PROBLEM TO WORK ON: After removing every image, reproduce the data exactly as it appears.

AVAILABLE DATA:
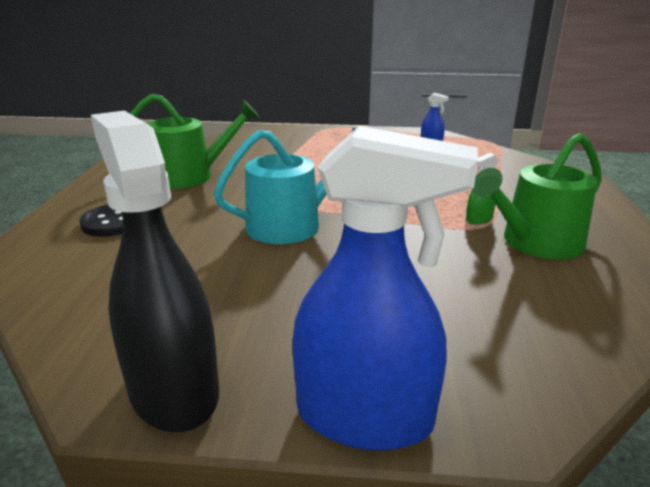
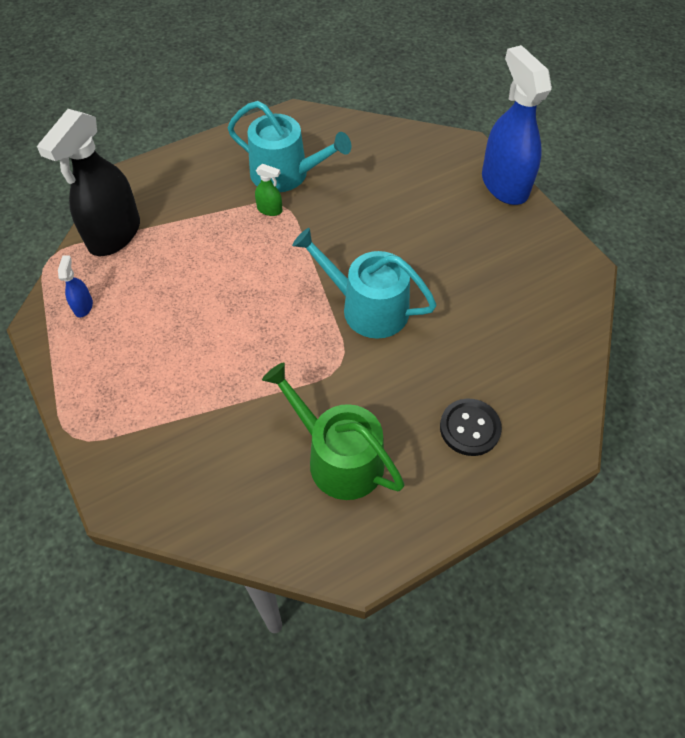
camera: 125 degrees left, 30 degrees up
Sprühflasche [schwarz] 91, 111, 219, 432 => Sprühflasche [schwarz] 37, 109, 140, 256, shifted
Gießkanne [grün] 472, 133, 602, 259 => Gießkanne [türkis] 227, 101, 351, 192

OUTPUT BELOW:
camera: 125 degrees left, 30 degrees up
Sprühflasche [schwarz] 91, 111, 219, 432 => Sprühflasche [schwarz] 37, 109, 140, 256, shifted
Gießkanne [grün] 472, 133, 602, 259 => Gießkanne [türkis] 227, 101, 351, 192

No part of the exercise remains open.